◆ **EXTRACTED ENTRIES**
• • •
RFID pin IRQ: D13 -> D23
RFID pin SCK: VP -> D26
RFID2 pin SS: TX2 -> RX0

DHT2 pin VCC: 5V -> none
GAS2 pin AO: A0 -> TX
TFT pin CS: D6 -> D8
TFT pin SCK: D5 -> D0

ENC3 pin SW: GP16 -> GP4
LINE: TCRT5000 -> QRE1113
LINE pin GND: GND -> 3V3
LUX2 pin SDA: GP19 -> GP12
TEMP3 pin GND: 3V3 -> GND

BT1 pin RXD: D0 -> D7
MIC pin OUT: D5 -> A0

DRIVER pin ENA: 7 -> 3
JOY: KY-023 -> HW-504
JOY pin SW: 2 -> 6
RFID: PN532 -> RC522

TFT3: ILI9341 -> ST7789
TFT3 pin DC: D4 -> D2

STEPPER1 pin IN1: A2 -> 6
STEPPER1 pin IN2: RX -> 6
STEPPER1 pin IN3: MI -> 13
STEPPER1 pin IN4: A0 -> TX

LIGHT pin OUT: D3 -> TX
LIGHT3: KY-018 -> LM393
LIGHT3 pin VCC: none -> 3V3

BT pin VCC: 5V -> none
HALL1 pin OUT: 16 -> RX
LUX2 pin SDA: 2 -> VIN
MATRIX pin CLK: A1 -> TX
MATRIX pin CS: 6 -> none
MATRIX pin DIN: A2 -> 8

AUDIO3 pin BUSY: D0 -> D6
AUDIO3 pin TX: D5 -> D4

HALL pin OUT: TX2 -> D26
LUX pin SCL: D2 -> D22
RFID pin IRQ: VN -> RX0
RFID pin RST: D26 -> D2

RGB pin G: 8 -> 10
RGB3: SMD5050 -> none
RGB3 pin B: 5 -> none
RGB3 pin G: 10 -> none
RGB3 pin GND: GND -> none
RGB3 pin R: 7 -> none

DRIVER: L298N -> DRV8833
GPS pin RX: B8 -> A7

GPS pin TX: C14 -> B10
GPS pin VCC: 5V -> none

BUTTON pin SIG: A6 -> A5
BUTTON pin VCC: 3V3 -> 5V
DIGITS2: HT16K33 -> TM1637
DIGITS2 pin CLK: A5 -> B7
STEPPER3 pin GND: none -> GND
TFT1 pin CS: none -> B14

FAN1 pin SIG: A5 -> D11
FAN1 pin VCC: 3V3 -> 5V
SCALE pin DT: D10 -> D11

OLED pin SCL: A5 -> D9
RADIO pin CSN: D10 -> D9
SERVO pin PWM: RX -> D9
• • •
◆ **WHAT THE TASK ASKS**
Copy out the lines above, from the one holding "MATRIX pin CS: 6 -> none" through the final line, with no other lines.

◆ **EXERCISE OUTPUT**
MATRIX pin CS: 6 -> none
MATRIX pin DIN: A2 -> 8

AUDIO3 pin BUSY: D0 -> D6
AUDIO3 pin TX: D5 -> D4

HALL pin OUT: TX2 -> D26
LUX pin SCL: D2 -> D22
RFID pin IRQ: VN -> RX0
RFID pin RST: D26 -> D2

RGB pin G: 8 -> 10
RGB3: SMD5050 -> none
RGB3 pin B: 5 -> none
RGB3 pin G: 10 -> none
RGB3 pin GND: GND -> none
RGB3 pin R: 7 -> none

DRIVER: L298N -> DRV8833
GPS pin RX: B8 -> A7

GPS pin TX: C14 -> B10
GPS pin VCC: 5V -> none

BUTTON pin SIG: A6 -> A5
BUTTON pin VCC: 3V3 -> 5V
DIGITS2: HT16K33 -> TM1637
DIGITS2 pin CLK: A5 -> B7
STEPPER3 pin GND: none -> GND
TFT1 pin CS: none -> B14

FAN1 pin SIG: A5 -> D11
FAN1 pin VCC: 3V3 -> 5V
SCALE pin DT: D10 -> D11

OLED pin SCL: A5 -> D9
RADIO pin CSN: D10 -> D9
SERVO pin PWM: RX -> D9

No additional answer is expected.